_Task details_. The answer must reproduce all of the data below exactly and contain no images.

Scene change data
=-=-=

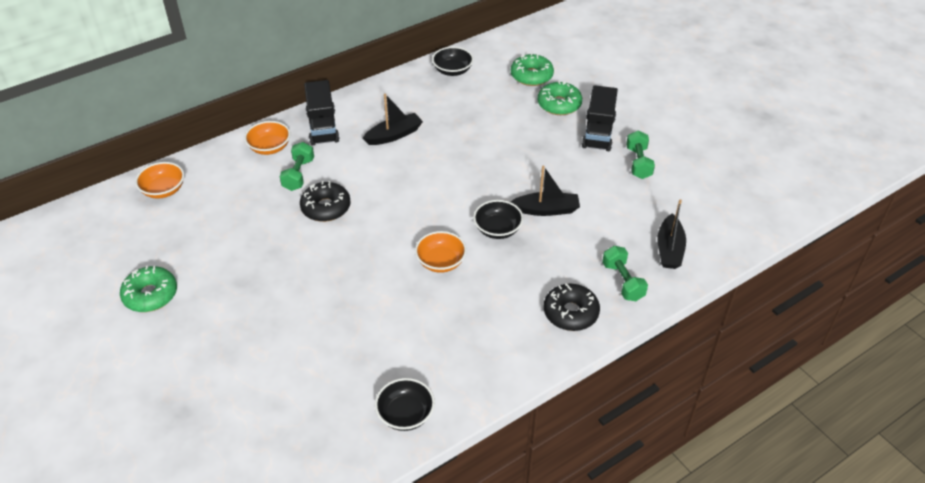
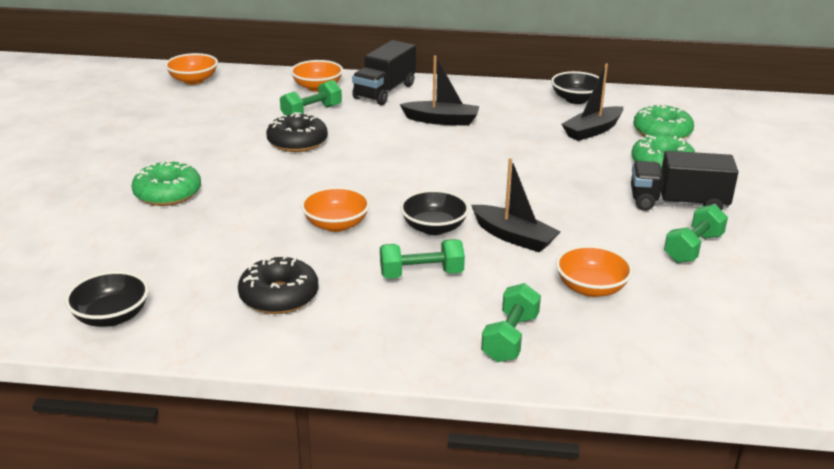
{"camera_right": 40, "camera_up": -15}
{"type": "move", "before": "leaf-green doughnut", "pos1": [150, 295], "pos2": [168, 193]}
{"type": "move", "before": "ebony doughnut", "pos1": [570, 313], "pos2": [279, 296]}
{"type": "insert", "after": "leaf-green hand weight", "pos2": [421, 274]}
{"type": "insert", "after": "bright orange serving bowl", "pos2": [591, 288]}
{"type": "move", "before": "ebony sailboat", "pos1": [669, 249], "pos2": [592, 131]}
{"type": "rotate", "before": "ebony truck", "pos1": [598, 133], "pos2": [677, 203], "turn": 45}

=-=-=

_Written answer_.
{"camera_right": 40, "camera_up": -15}
{"type": "move", "before": "leaf-green doughnut", "pos1": [150, 295], "pos2": [168, 193]}
{"type": "move", "before": "ebony doughnut", "pos1": [570, 313], "pos2": [279, 296]}
{"type": "insert", "after": "leaf-green hand weight", "pos2": [421, 274]}
{"type": "insert", "after": "bright orange serving bowl", "pos2": [591, 288]}
{"type": "move", "before": "ebony sailboat", "pos1": [669, 249], "pos2": [592, 131]}
{"type": "rotate", "before": "ebony truck", "pos1": [598, 133], "pos2": [677, 203], "turn": 45}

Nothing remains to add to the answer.